### Brief:
Reproduce each record in the listing below exactly as written.

### Working data:
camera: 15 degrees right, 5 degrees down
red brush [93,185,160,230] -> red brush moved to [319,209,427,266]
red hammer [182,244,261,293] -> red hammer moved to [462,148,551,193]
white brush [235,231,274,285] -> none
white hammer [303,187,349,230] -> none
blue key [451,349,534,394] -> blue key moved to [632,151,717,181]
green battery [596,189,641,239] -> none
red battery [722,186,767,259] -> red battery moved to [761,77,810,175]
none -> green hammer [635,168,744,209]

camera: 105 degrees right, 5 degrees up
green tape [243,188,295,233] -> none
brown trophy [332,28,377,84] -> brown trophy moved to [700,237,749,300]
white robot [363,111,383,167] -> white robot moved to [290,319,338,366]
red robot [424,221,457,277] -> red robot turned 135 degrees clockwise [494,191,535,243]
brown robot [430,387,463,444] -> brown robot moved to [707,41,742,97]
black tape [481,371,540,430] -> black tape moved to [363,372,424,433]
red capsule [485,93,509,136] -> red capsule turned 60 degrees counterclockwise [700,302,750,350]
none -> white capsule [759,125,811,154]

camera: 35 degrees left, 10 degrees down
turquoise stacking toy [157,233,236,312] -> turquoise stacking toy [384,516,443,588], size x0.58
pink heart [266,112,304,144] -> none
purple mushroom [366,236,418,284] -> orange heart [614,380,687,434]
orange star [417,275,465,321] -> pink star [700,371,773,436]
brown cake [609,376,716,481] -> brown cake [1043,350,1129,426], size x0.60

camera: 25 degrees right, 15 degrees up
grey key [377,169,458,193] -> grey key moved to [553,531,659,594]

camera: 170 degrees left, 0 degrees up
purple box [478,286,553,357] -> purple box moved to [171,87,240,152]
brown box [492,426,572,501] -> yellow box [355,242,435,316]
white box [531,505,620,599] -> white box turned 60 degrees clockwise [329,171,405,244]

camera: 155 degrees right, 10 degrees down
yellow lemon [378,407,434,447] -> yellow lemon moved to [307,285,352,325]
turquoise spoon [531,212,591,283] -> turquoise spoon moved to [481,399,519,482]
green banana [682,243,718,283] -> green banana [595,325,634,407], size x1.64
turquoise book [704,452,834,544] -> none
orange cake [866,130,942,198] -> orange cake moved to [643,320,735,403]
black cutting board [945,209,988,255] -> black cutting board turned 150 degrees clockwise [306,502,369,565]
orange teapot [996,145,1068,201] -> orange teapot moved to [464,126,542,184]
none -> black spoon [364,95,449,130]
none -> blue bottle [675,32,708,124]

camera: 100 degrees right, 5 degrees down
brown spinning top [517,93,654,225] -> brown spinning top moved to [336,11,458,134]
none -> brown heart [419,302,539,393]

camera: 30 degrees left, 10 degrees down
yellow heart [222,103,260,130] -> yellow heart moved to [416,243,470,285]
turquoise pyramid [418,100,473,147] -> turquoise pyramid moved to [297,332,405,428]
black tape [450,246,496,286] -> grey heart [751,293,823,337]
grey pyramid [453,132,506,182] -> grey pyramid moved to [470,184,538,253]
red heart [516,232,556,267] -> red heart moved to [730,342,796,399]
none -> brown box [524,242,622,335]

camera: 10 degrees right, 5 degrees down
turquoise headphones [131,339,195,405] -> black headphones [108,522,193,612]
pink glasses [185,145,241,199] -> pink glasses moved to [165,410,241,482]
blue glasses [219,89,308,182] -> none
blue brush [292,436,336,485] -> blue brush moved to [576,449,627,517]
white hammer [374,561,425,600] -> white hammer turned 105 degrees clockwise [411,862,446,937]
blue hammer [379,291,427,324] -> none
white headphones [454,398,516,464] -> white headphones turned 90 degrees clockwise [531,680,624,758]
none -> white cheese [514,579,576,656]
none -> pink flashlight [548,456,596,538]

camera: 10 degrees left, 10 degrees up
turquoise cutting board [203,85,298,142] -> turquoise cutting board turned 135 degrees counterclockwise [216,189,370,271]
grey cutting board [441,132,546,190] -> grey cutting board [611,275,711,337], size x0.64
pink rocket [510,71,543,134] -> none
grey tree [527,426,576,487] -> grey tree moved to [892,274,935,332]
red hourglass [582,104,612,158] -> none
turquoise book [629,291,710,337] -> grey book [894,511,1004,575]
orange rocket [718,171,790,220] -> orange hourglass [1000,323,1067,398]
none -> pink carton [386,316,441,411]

### Output of the task:
camera: 15 degrees right, 5 degrees down
red brush [93,185,160,230] -> red brush moved to [319,209,427,266]
red hammer [182,244,261,293] -> red hammer moved to [462,148,551,193]
white brush [235,231,274,285] -> none
white hammer [303,187,349,230] -> none
blue key [451,349,534,394] -> blue key moved to [632,151,717,181]
green battery [596,189,641,239] -> none
red battery [722,186,767,259] -> red battery moved to [761,77,810,175]
none -> green hammer [635,168,744,209]

camera: 105 degrees right, 5 degrees up
green tape [243,188,295,233] -> none
brown trophy [332,28,377,84] -> brown trophy moved to [700,237,749,300]
white robot [363,111,383,167] -> white robot moved to [290,319,338,366]
red robot [424,221,457,277] -> red robot turned 135 degrees clockwise [494,191,535,243]
brown robot [430,387,463,444] -> brown robot moved to [707,41,742,97]
black tape [481,371,540,430] -> black tape moved to [363,372,424,433]
red capsule [485,93,509,136] -> red capsule turned 60 degrees counterclockwise [700,302,750,350]
none -> white capsule [759,125,811,154]

camera: 35 degrees left, 10 degrees down
turquoise stacking toy [157,233,236,312] -> turquoise stacking toy [384,516,443,588], size x0.58
pink heart [266,112,304,144] -> none
purple mushroom [366,236,418,284] -> orange heart [614,380,687,434]
orange star [417,275,465,321] -> pink star [700,371,773,436]
brown cake [609,376,716,481] -> brown cake [1043,350,1129,426], size x0.60

camera: 25 degrees right, 15 degrees up
grey key [377,169,458,193] -> grey key moved to [553,531,659,594]

camera: 170 degrees left, 0 degrees up
purple box [478,286,553,357] -> purple box moved to [171,87,240,152]
brown box [492,426,572,501] -> yellow box [355,242,435,316]
white box [531,505,620,599] -> white box turned 60 degrees clockwise [329,171,405,244]

camera: 155 degrees right, 10 degrees down
yellow lemon [378,407,434,447] -> yellow lemon moved to [307,285,352,325]
turquoise spoon [531,212,591,283] -> turquoise spoon moved to [481,399,519,482]
green banana [682,243,718,283] -> green banana [595,325,634,407], size x1.64
turquoise book [704,452,834,544] -> none
orange cake [866,130,942,198] -> orange cake moved to [643,320,735,403]
black cutting board [945,209,988,255] -> black cutting board turned 150 degrees clockwise [306,502,369,565]
orange teapot [996,145,1068,201] -> orange teapot moved to [464,126,542,184]
none -> black spoon [364,95,449,130]
none -> blue bottle [675,32,708,124]

camera: 100 degrees right, 5 degrees down
brown spinning top [517,93,654,225] -> brown spinning top moved to [336,11,458,134]
none -> brown heart [419,302,539,393]

camera: 30 degrees left, 10 degrees down
yellow heart [222,103,260,130] -> yellow heart moved to [416,243,470,285]
turquoise pyramid [418,100,473,147] -> turquoise pyramid moved to [297,332,405,428]
black tape [450,246,496,286] -> grey heart [751,293,823,337]
grey pyramid [453,132,506,182] -> grey pyramid moved to [470,184,538,253]
red heart [516,232,556,267] -> red heart moved to [730,342,796,399]
none -> brown box [524,242,622,335]

camera: 10 degrees right, 5 degrees down
turquoise headphones [131,339,195,405] -> black headphones [108,522,193,612]
pink glasses [185,145,241,199] -> pink glasses moved to [165,410,241,482]
blue glasses [219,89,308,182] -> none
blue brush [292,436,336,485] -> blue brush moved to [576,449,627,517]
white hammer [374,561,425,600] -> white hammer turned 105 degrees clockwise [411,862,446,937]
blue hammer [379,291,427,324] -> none
white headphones [454,398,516,464] -> white headphones turned 90 degrees clockwise [531,680,624,758]
none -> white cheese [514,579,576,656]
none -> pink flashlight [548,456,596,538]

camera: 10 degrees left, 10 degrees up
turquoise cutting board [203,85,298,142] -> turquoise cutting board turned 135 degrees counterclockwise [216,189,370,271]
grey cutting board [441,132,546,190] -> grey cutting board [611,275,711,337], size x0.64
pink rocket [510,71,543,134] -> none
grey tree [527,426,576,487] -> grey tree moved to [892,274,935,332]
red hourglass [582,104,612,158] -> none
turquoise book [629,291,710,337] -> grey book [894,511,1004,575]
orange rocket [718,171,790,220] -> orange hourglass [1000,323,1067,398]
none -> pink carton [386,316,441,411]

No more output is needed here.